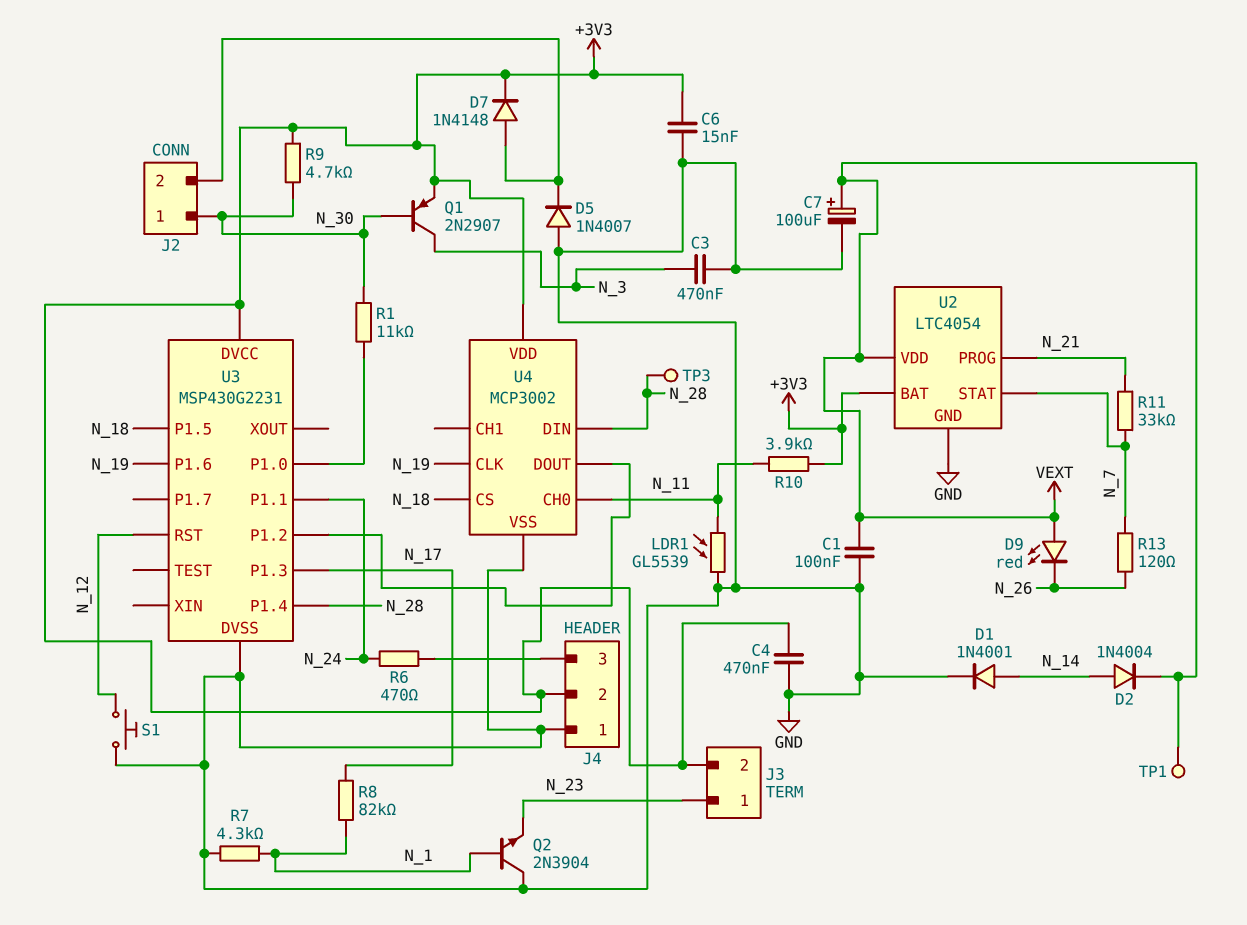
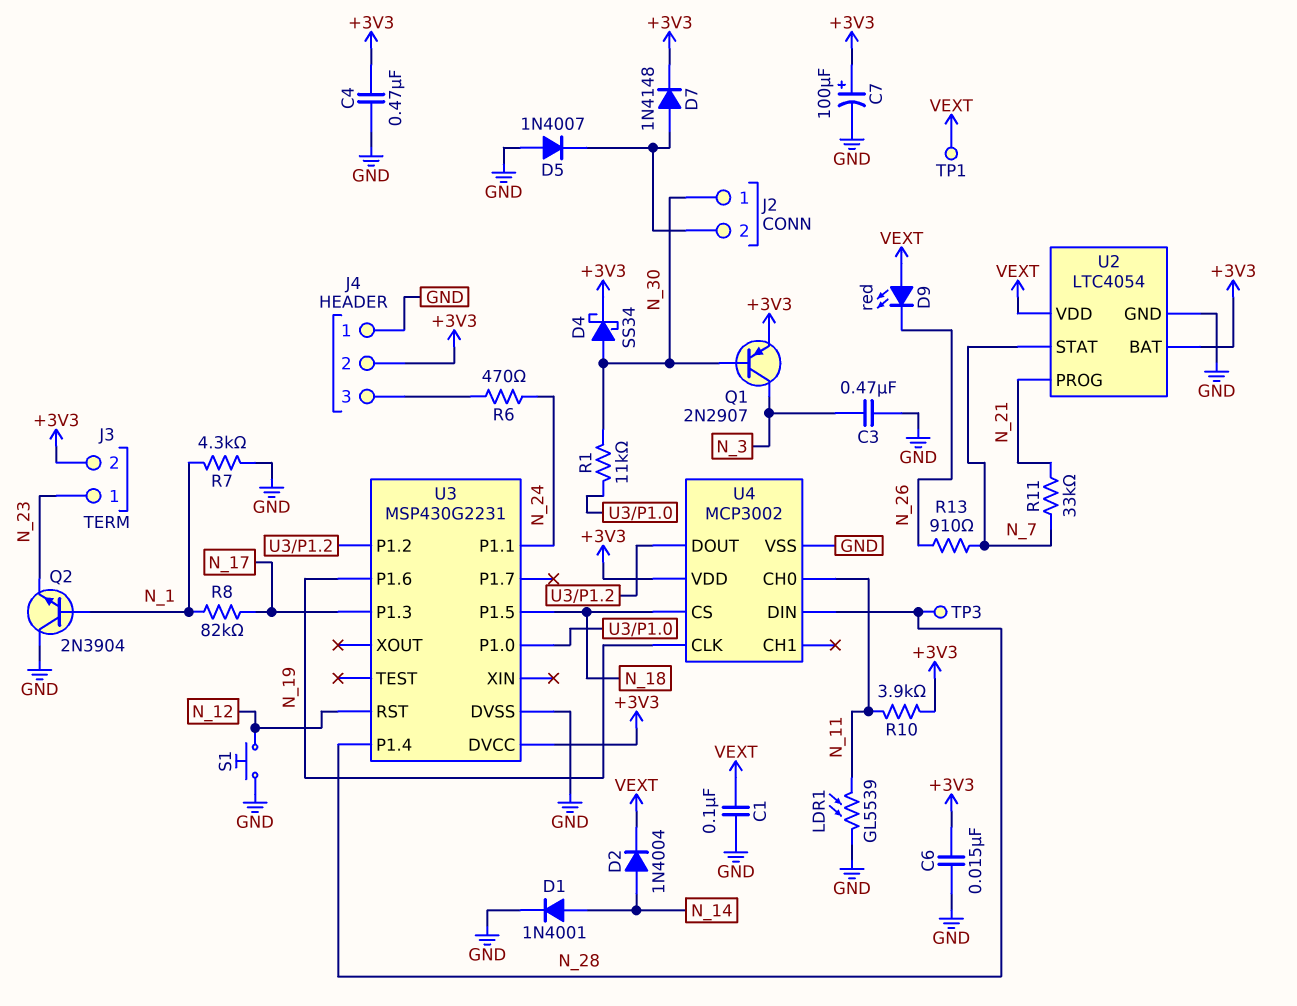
C7: 100uF (plus VEXT, minus GND) -> 100uF (plus +3V3, minus GND)
D4: none -> schottky SS34 (A N_30, K +3V3)
R9: 4.7k (+3V3, N_30) -> none
R13: 120 (N_7, N_26) -> 910 (N_7, N_26)

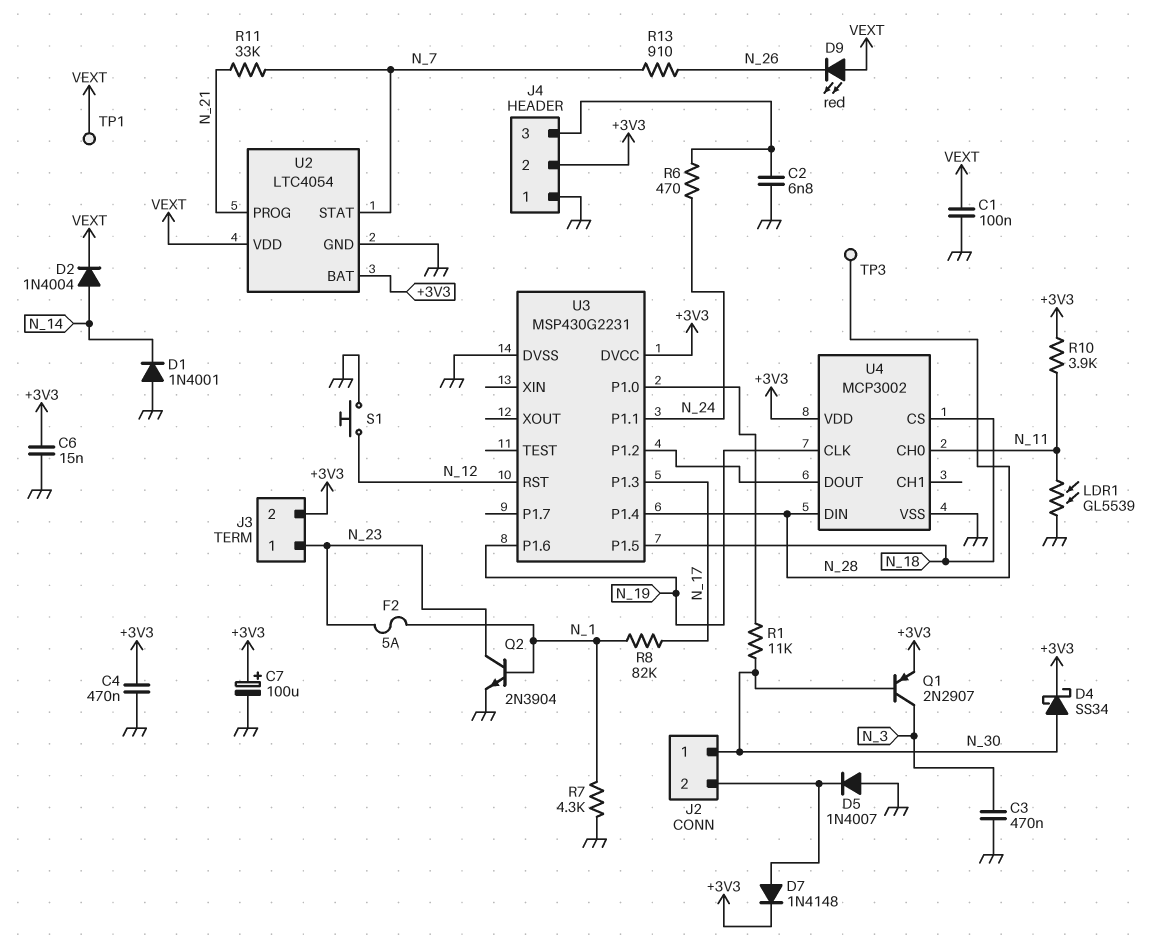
C2: none -> 6.8nF (GND, J4/3)
D1: diode 1N4001 (A N_14, K GND) -> diode 1N4001 (A GND, K N_14)
F2: none -> 5A (N_1, N_23)
Q2: NPN 2N3904 (B N_1, C GND, E N_23) -> NPN 2N3904 (B N_1, C N_23, E GND)

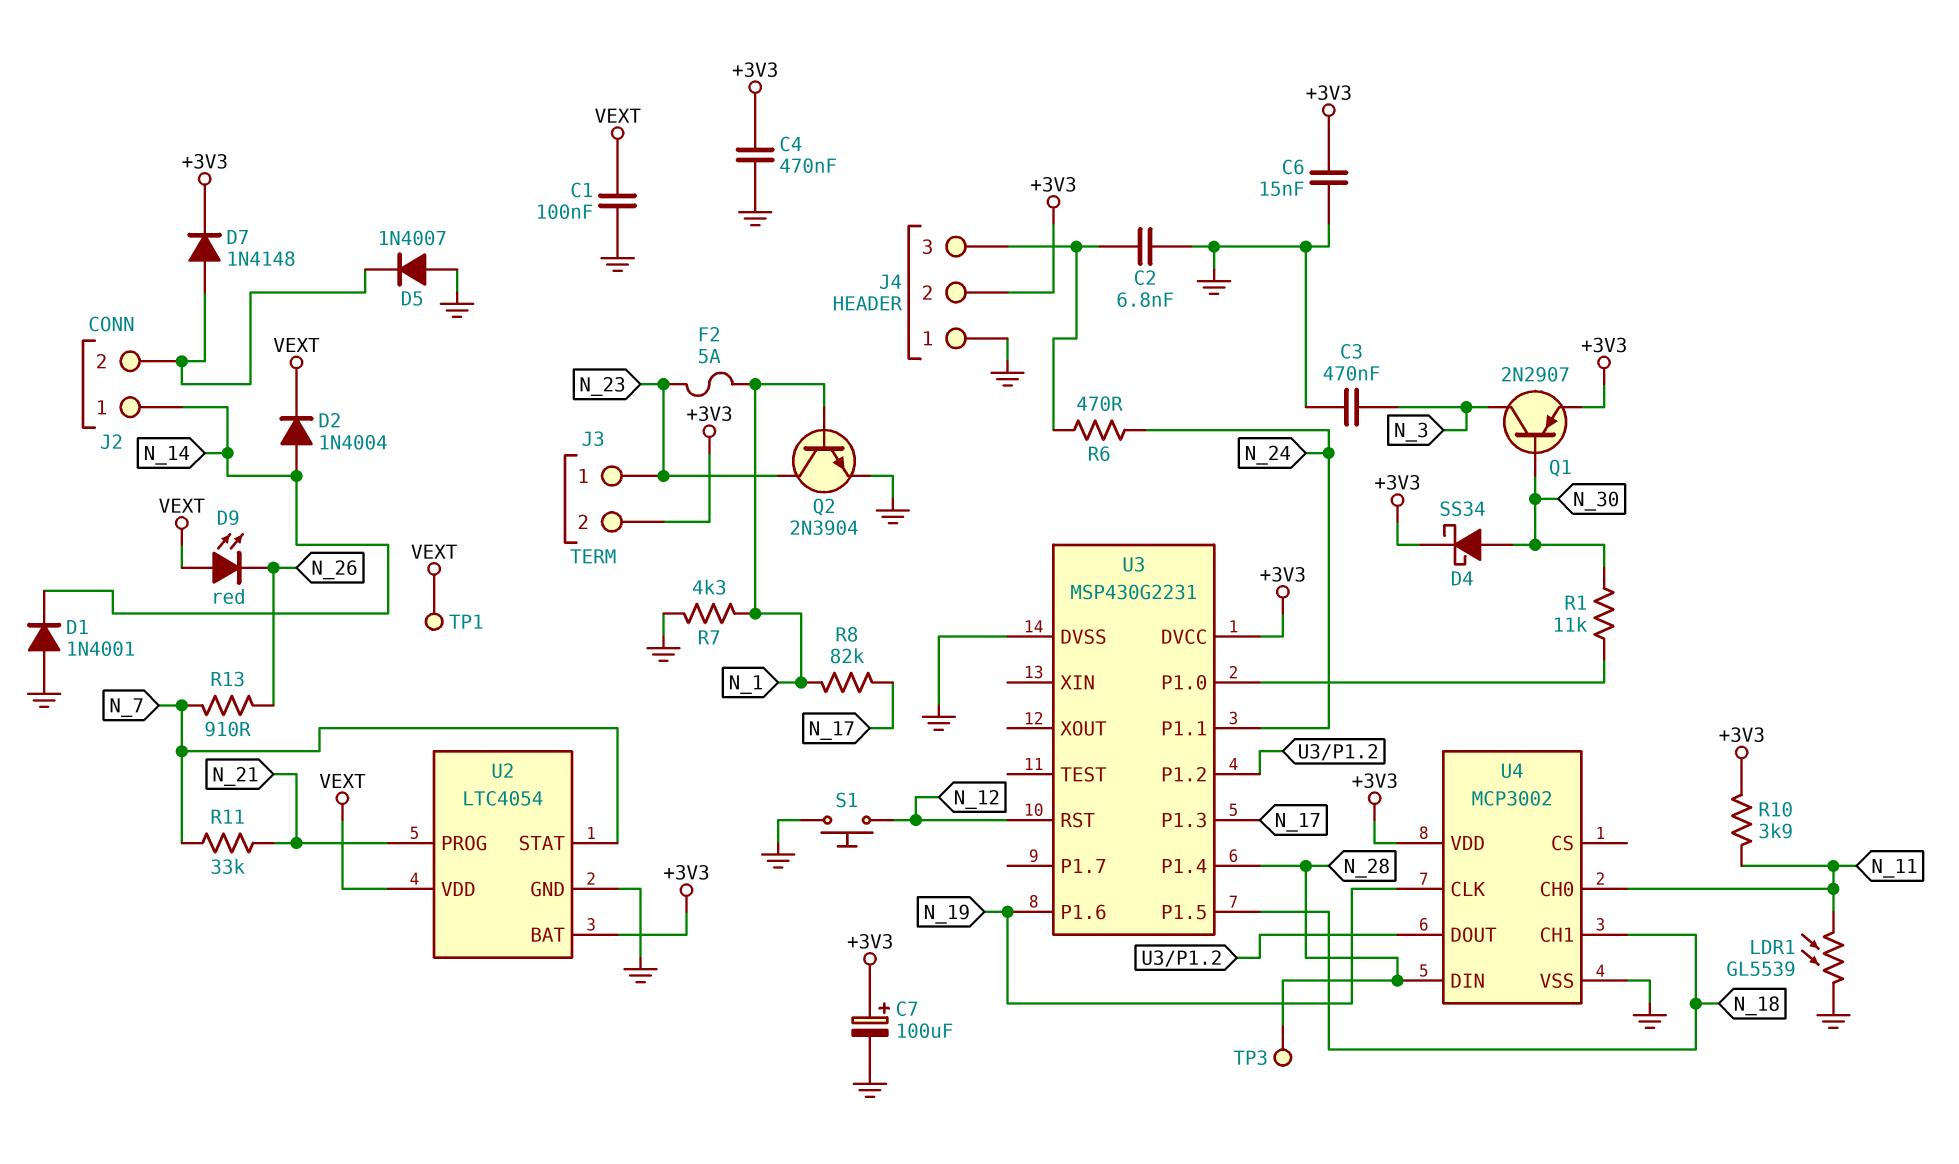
J2 pin 1: N_30 -> N_14
U4 pin CH1: none -> N_18
U4 pin CS: N_18 -> none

══════════════════════════════

YOUR GOAL ->
Starting at the first line of the records and stopping after the line with "Q2: NPN 2N3904", copy each line exactly; pictures stay out.

EXERCISE RESULT ->
C7: 100uF (plus VEXT, minus GND) -> 100uF (plus +3V3, minus GND)
D4: none -> schottky SS34 (A N_30, K +3V3)
R9: 4.7k (+3V3, N_30) -> none
R13: 120 (N_7, N_26) -> 910 (N_7, N_26)

C2: none -> 6.8nF (GND, J4/3)
D1: diode 1N4001 (A N_14, K GND) -> diode 1N4001 (A GND, K N_14)
F2: none -> 5A (N_1, N_23)
Q2: NPN 2N3904 (B N_1, C GND, E N_23) -> NPN 2N3904 (B N_1, C N_23, E GND)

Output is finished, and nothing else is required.